**PROBLEM REQUIREMENTS**: Leave out the pictures and transcribe the rest of the records exactly.

**EXCERPTED DATA**:
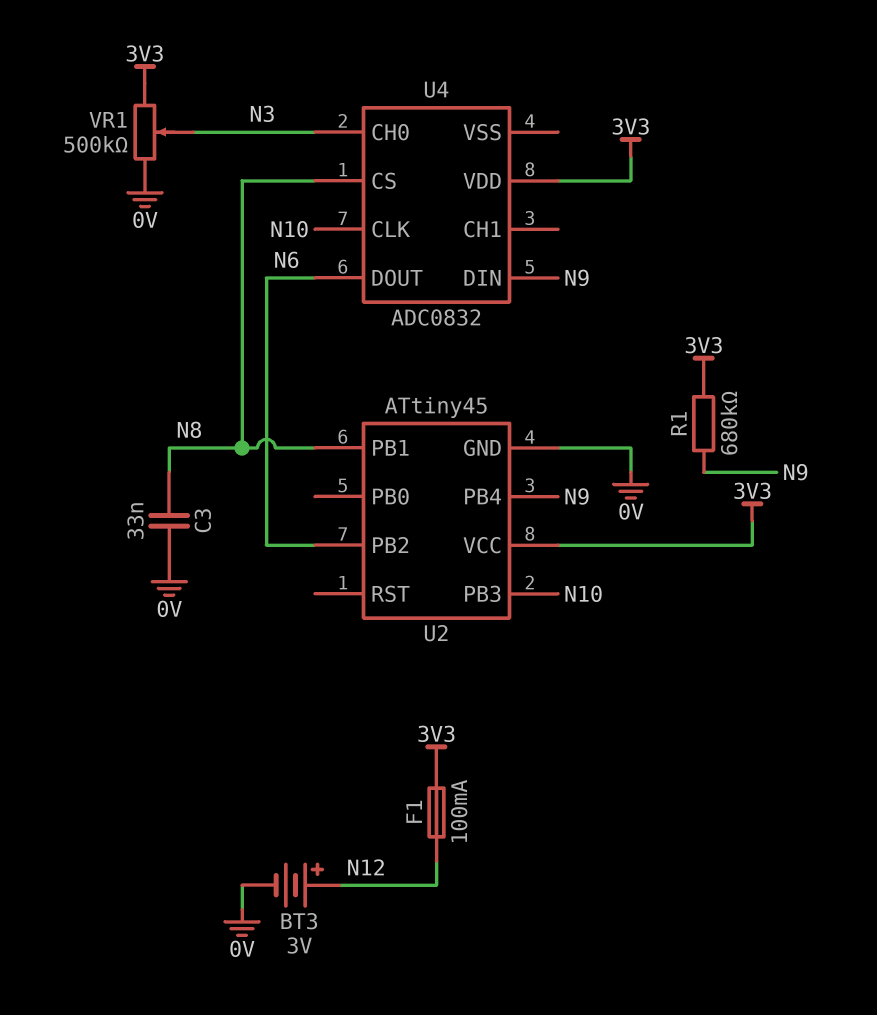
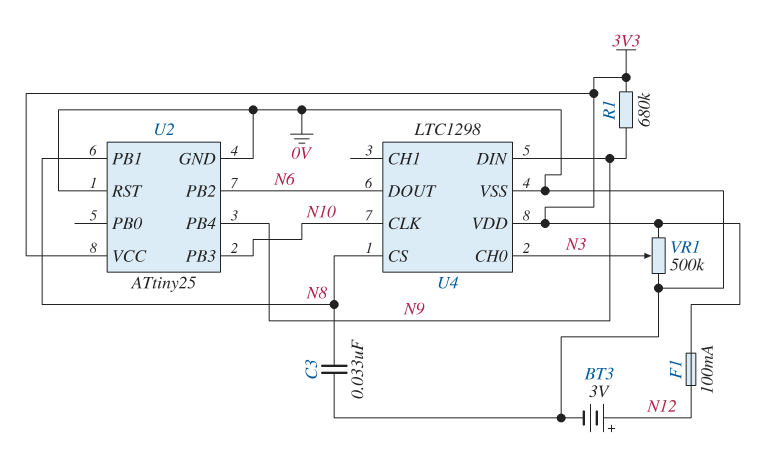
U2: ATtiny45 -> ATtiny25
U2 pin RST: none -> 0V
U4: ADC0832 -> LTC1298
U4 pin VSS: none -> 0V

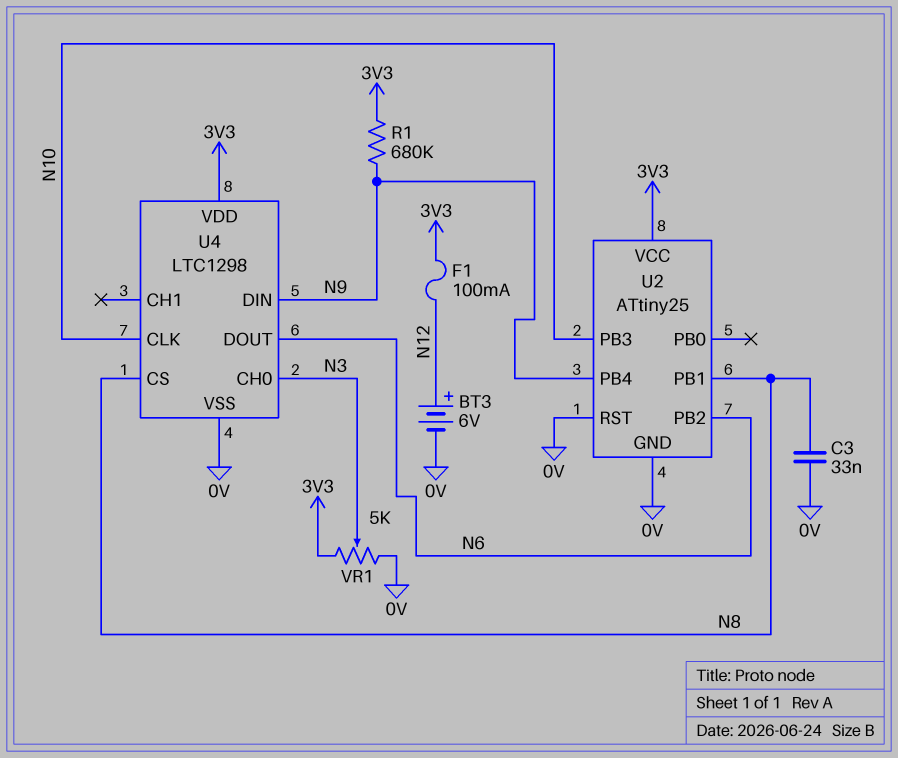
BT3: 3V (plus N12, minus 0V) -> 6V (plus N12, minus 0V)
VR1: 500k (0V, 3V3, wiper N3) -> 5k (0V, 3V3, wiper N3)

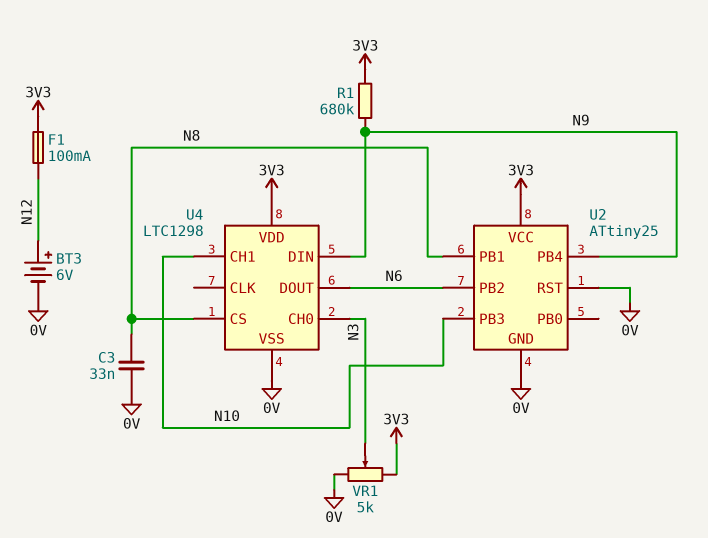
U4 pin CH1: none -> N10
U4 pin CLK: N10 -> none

**COMPLETED TASK**:
U2: ATtiny45 -> ATtiny25
U2 pin RST: none -> 0V
U4: ADC0832 -> LTC1298
U4 pin VSS: none -> 0V

BT3: 3V (plus N12, minus 0V) -> 6V (plus N12, minus 0V)
VR1: 500k (0V, 3V3, wiper N3) -> 5k (0V, 3V3, wiper N3)

U4 pin CH1: none -> N10
U4 pin CLK: N10 -> none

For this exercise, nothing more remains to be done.